WHAT IS EXPECTED: Reproduce exactly the lines of this material that begin at the line with "C205: 68uF (plus" and end at the line with "R101: 33k (LINE, VX) -> 5.1k (LINE, VX)", both included. Omit the pictures and everything else.

DATA RECORDS:
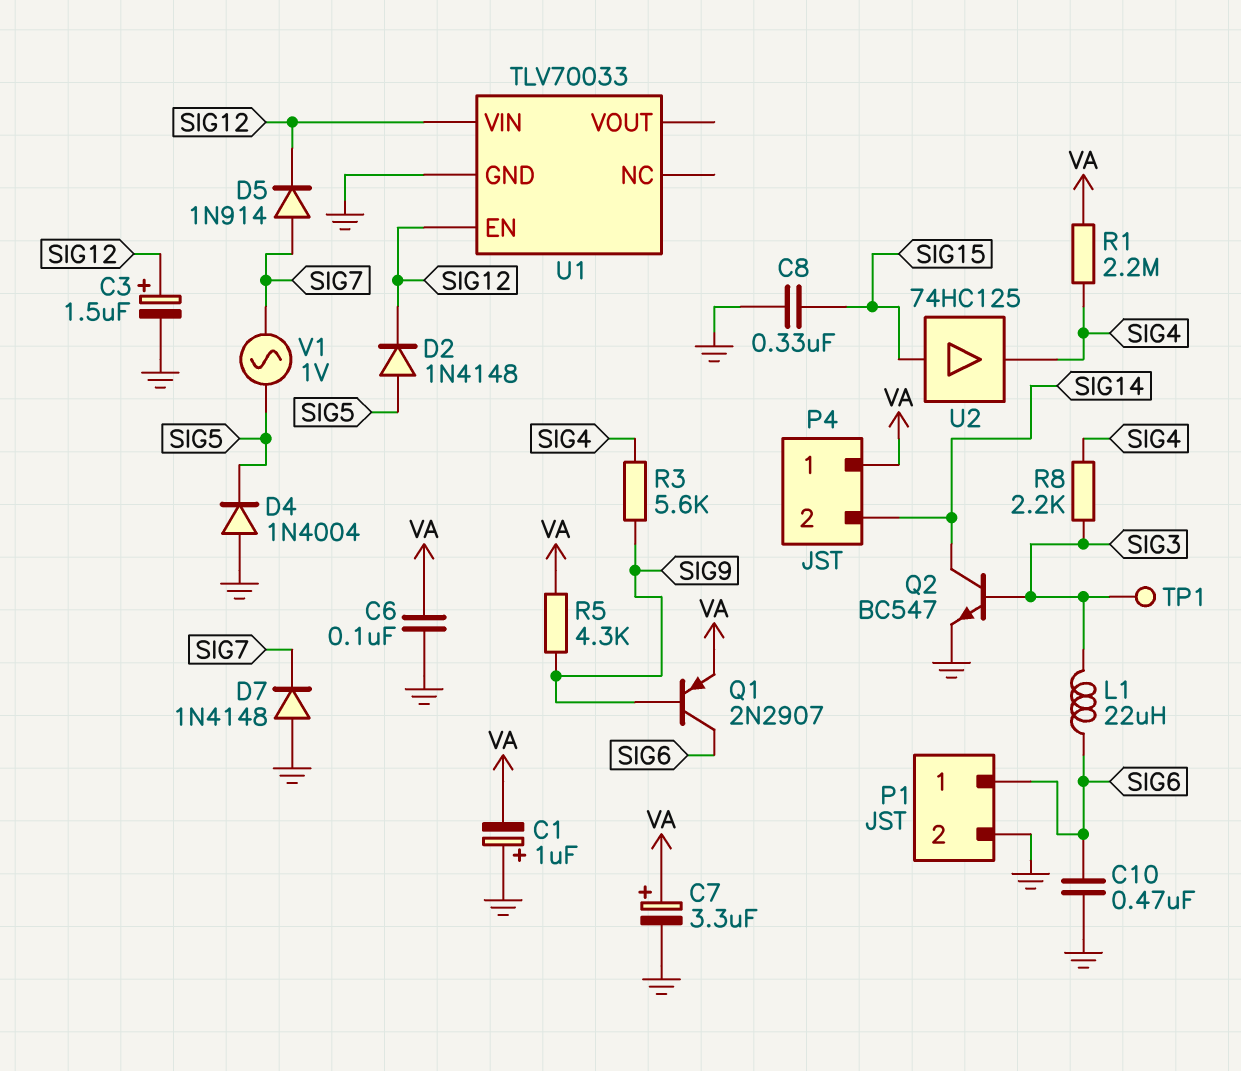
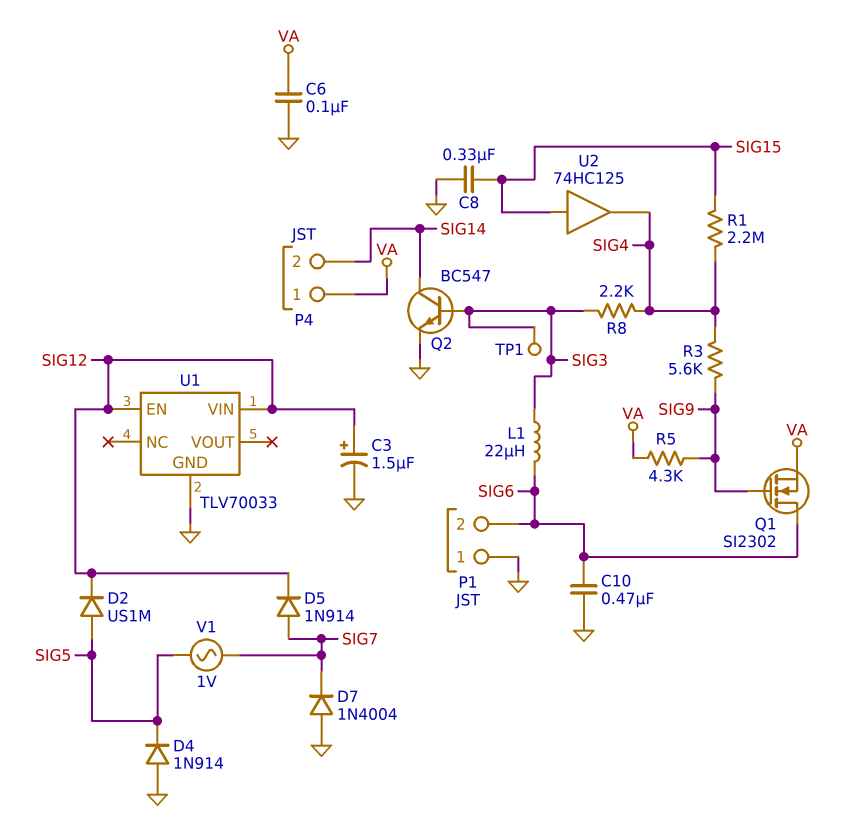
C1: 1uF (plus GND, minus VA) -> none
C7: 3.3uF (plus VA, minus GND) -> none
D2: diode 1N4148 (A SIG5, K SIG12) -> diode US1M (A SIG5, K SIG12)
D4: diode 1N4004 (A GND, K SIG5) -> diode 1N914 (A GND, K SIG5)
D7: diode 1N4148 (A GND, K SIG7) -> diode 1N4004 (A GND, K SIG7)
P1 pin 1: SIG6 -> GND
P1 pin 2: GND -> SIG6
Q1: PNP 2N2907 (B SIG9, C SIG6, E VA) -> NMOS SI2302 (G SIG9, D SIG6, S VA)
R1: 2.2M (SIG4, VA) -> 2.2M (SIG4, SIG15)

---

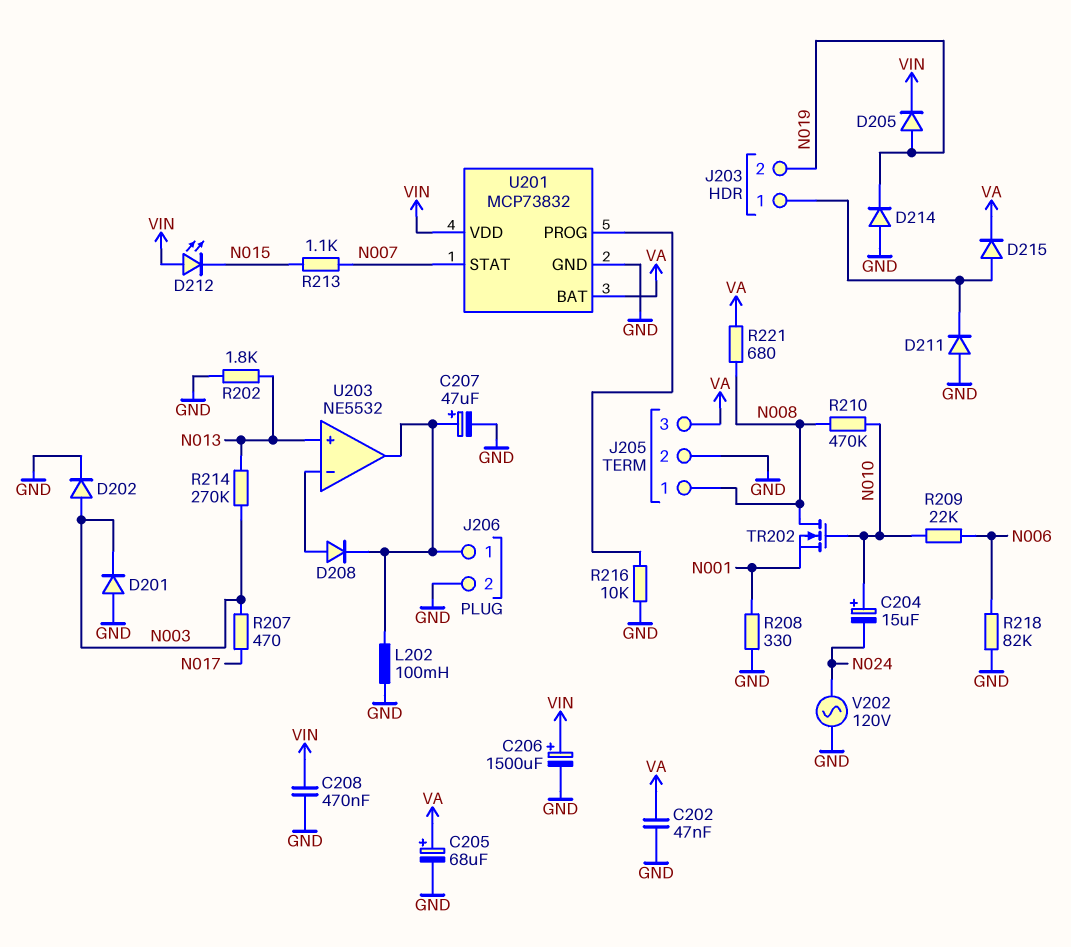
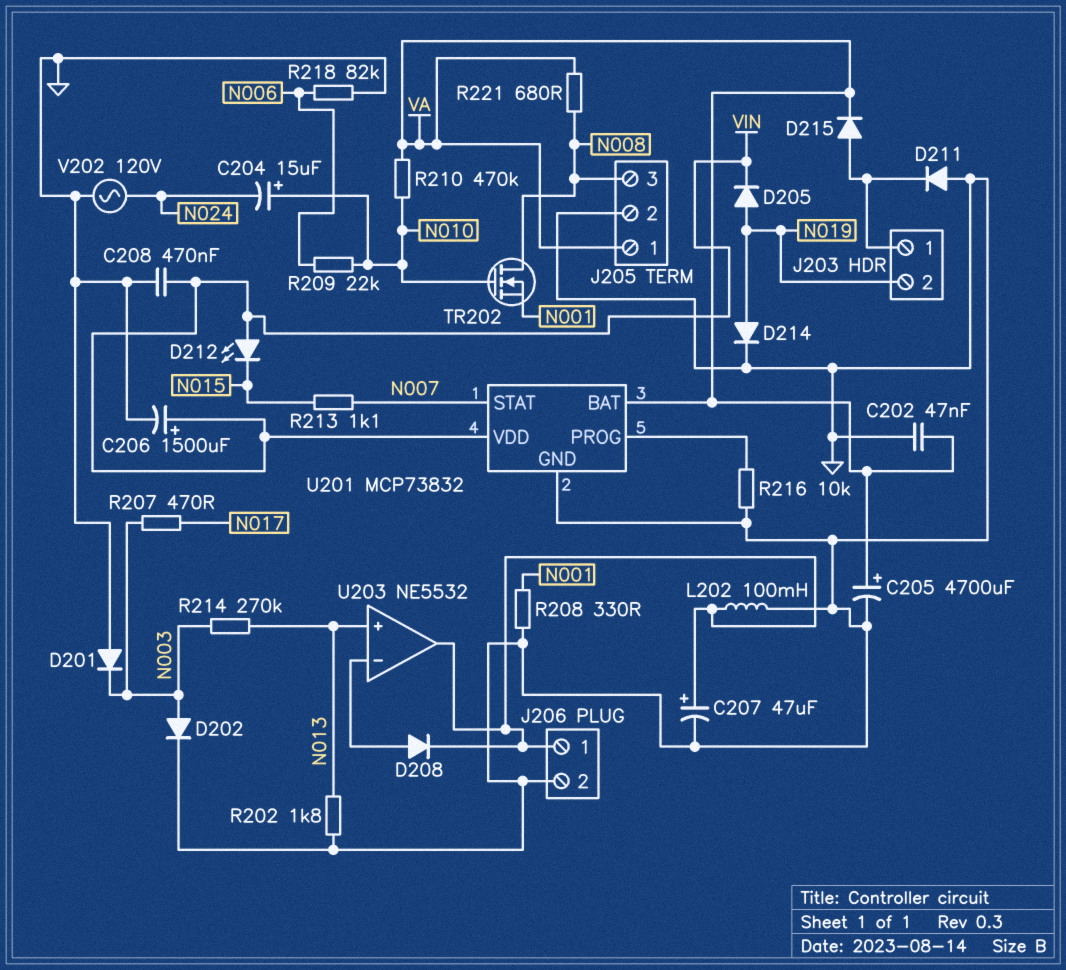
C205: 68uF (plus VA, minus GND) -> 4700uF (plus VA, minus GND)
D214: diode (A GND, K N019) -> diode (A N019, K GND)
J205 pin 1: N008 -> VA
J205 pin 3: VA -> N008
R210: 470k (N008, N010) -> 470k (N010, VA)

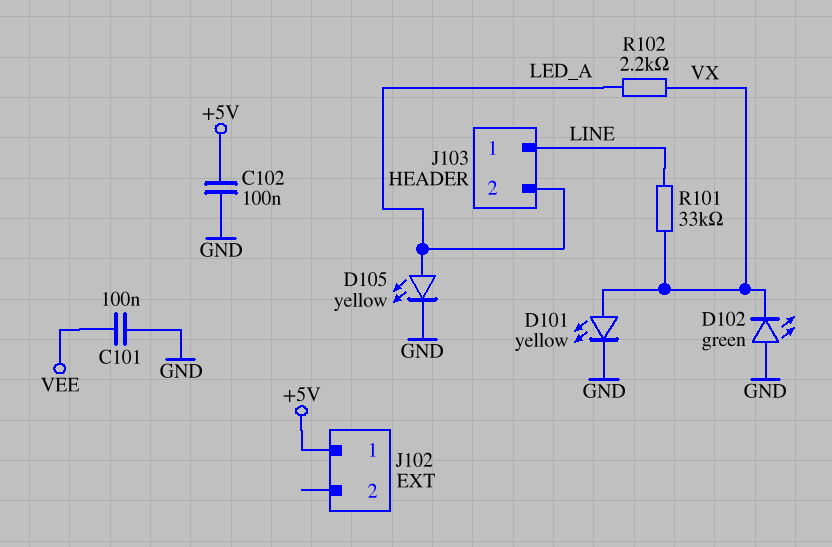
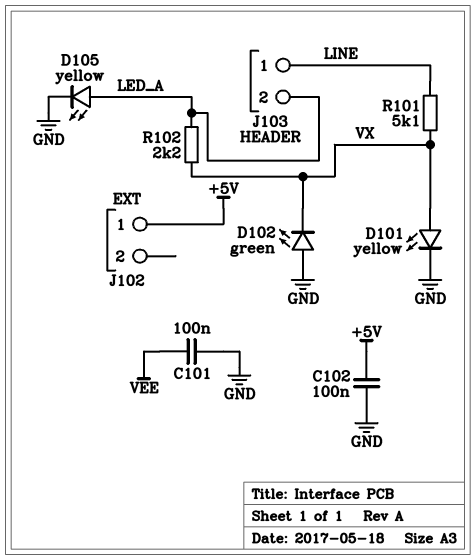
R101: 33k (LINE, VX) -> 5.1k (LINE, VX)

---

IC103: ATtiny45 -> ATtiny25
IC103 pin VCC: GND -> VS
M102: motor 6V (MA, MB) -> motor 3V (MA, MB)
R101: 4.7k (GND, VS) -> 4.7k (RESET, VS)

EXERCISE OUTPUT:
C205: 68uF (plus VA, minus GND) -> 4700uF (plus VA, minus GND)
D214: diode (A GND, K N019) -> diode (A N019, K GND)
J205 pin 1: N008 -> VA
J205 pin 3: VA -> N008
R210: 470k (N008, N010) -> 470k (N010, VA)

R101: 33k (LINE, VX) -> 5.1k (LINE, VX)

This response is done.